Exercise goal —
Go over the data and keep only the lines that include "green".

*** Data supplied ***

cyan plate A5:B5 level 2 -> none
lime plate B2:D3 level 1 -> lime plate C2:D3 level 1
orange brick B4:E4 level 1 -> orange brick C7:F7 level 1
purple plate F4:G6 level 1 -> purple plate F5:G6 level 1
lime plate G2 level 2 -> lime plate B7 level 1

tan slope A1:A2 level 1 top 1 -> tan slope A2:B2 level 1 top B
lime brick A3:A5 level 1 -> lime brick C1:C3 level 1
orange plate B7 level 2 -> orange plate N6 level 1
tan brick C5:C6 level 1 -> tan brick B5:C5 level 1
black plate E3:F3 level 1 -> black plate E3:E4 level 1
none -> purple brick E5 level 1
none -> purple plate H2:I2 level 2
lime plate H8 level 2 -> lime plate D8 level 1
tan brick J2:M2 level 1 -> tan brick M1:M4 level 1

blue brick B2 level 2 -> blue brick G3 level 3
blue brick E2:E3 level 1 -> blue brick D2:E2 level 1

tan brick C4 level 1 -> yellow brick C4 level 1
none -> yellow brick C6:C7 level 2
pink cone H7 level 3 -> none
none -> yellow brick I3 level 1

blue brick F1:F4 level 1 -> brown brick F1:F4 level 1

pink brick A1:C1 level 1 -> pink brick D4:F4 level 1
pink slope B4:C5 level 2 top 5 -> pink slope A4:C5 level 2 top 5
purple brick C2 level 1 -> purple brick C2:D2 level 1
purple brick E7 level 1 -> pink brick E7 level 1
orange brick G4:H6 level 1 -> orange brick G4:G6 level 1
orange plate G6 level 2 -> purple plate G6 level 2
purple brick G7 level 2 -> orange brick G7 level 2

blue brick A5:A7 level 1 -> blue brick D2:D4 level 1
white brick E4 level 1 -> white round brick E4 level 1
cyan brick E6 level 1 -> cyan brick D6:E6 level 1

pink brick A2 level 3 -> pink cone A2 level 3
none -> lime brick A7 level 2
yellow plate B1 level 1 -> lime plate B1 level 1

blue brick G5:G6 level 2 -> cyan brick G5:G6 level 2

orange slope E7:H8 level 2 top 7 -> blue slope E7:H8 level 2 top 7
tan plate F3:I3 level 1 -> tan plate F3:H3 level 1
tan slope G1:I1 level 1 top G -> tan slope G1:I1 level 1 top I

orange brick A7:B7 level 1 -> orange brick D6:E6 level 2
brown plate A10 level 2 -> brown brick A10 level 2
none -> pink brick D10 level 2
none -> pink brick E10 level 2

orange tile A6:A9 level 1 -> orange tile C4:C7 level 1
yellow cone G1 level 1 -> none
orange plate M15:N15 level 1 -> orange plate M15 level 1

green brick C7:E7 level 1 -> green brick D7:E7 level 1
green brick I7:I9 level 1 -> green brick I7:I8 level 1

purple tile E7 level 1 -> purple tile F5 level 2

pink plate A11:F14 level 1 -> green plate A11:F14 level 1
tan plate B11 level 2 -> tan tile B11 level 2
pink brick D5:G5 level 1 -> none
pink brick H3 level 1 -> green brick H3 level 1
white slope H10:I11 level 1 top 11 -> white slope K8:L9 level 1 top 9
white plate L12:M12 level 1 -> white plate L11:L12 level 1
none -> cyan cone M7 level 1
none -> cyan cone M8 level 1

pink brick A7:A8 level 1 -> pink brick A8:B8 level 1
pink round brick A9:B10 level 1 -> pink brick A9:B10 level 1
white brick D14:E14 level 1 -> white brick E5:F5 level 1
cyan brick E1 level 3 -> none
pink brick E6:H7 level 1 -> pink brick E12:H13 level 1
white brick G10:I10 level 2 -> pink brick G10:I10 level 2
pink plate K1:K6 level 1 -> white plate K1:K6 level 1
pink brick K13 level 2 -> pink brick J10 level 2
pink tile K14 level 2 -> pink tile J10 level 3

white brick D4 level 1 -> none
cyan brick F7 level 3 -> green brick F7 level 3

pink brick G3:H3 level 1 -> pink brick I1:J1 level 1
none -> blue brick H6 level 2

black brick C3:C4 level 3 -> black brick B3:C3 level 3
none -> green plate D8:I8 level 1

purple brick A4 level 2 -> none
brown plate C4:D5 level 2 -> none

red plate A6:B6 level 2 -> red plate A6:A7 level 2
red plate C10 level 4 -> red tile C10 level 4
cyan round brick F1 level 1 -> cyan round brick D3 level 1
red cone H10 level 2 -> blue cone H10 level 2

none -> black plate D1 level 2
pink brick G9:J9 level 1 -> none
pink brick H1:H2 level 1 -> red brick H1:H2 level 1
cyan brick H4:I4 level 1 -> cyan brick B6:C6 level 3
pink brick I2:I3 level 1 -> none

*** End of Data supplied ***

Exercise response —
green brick C7:E7 level 1 -> green brick D7:E7 level 1
green brick I7:I9 level 1 -> green brick I7:I8 level 1
pink plate A11:F14 level 1 -> green plate A11:F14 level 1
pink brick H3 level 1 -> green brick H3 level 1
cyan brick F7 level 3 -> green brick F7 level 3
none -> green plate D8:I8 level 1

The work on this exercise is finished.